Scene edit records
BEGIN
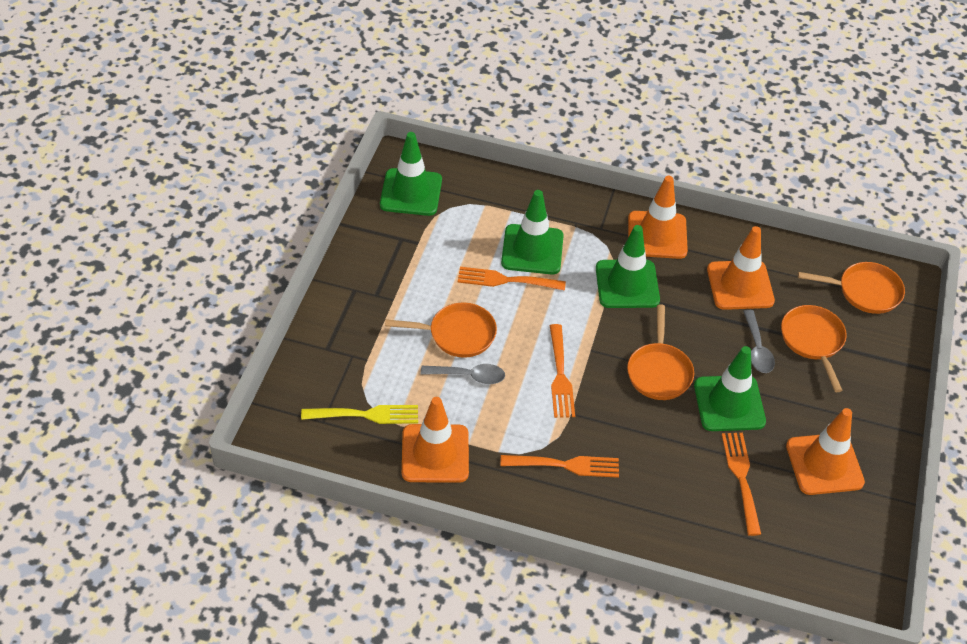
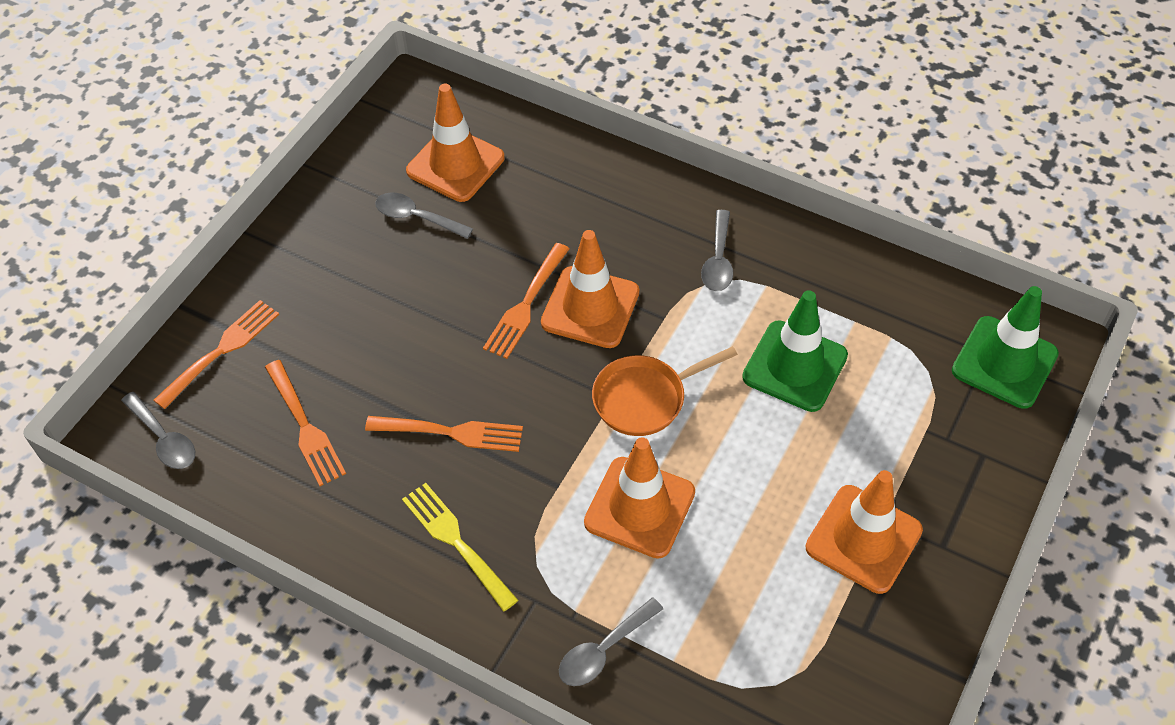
green traffic cone: 4 -> 2
grey spoon: 2 -> 4
orange pan: 4 -> 1

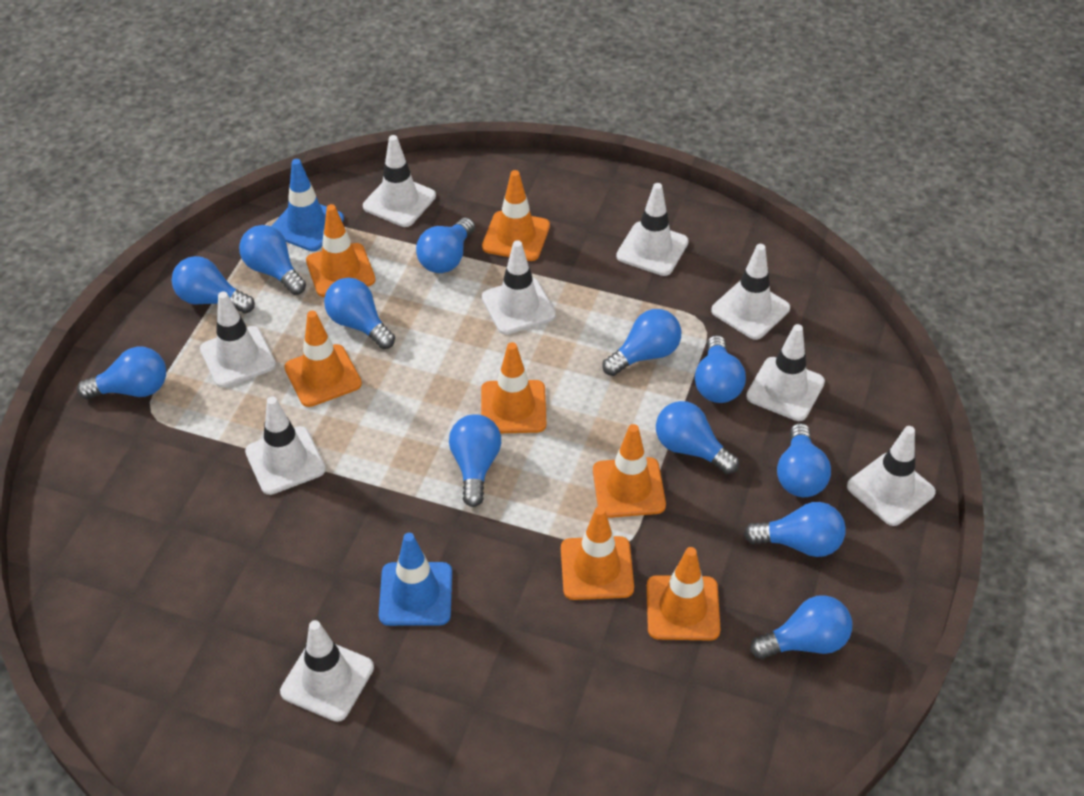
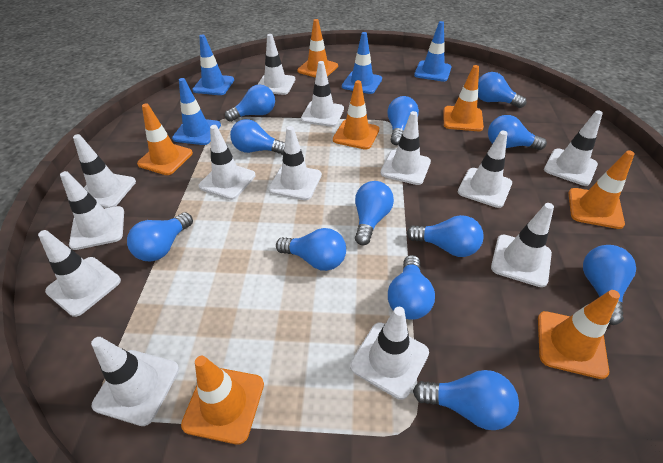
blue traffic cone: 2 -> 4
white traffic cone: 9 -> 13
END
ACTION ITEM – Copy exactly the lines from the line that contains "orange pan: 4 -> 1" through the last line of the records above, both ends included, but leave out the pictures.

EXERCISE RESPONSE –
orange pan: 4 -> 1

blue traffic cone: 2 -> 4
white traffic cone: 9 -> 13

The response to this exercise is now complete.